REQUIRED WORK: Each line in the entries below that holds the string "plus" must be copied.

DATA FOR PROCESSING:
______

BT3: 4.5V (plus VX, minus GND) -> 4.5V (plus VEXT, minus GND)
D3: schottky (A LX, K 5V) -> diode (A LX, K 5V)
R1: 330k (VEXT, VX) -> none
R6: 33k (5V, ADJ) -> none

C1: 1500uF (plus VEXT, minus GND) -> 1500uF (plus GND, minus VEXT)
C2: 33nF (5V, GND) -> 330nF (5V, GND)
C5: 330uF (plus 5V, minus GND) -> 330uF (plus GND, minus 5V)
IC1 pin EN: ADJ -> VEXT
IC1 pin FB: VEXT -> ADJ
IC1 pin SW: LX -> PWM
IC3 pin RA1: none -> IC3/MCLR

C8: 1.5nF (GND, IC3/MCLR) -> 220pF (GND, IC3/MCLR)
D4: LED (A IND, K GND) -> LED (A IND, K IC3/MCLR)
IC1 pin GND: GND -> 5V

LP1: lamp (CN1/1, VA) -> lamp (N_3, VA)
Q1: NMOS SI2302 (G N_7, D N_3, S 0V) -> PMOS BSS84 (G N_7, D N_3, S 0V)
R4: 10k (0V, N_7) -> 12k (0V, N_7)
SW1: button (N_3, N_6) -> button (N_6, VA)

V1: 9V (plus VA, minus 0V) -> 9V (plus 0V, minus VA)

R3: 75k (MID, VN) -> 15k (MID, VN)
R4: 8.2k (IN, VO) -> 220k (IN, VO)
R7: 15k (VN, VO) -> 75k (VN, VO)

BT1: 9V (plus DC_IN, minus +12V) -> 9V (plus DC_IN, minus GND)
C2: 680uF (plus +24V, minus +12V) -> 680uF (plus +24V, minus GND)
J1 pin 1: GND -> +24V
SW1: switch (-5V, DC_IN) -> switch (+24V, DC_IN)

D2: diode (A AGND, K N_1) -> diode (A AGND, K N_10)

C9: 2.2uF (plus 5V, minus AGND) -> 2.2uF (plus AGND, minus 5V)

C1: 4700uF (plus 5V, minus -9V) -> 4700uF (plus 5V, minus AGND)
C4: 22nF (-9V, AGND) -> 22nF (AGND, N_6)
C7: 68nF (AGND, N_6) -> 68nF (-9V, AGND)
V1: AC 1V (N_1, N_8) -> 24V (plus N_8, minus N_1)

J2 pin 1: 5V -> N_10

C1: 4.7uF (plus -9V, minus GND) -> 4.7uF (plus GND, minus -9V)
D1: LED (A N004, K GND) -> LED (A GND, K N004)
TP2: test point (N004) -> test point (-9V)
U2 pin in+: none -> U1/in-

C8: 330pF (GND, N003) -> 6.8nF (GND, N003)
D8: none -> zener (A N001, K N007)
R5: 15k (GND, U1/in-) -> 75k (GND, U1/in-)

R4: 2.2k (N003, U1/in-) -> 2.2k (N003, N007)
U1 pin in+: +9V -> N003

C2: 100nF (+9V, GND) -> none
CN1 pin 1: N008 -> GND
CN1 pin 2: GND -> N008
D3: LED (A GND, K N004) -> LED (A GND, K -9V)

______

EXERCISE RESULT:
BT3: 4.5V (plus VX, minus GND) -> 4.5V (plus VEXT, minus GND)
C1: 1500uF (plus VEXT, minus GND) -> 1500uF (plus GND, minus VEXT)
C5: 330uF (plus 5V, minus GND) -> 330uF (plus GND, minus 5V)
V1: 9V (plus VA, minus 0V) -> 9V (plus 0V, minus VA)
BT1: 9V (plus DC_IN, minus +12V) -> 9V (plus DC_IN, minus GND)
C2: 680uF (plus +24V, minus +12V) -> 680uF (plus +24V, minus GND)
C9: 2.2uF (plus 5V, minus AGND) -> 2.2uF (plus AGND, minus 5V)
C1: 4700uF (plus 5V, minus -9V) -> 4700uF (plus 5V, minus AGND)
V1: AC 1V (N_1, N_8) -> 24V (plus N_8, minus N_1)
C1: 4.7uF (plus -9V, minus GND) -> 4.7uF (plus GND, minus -9V)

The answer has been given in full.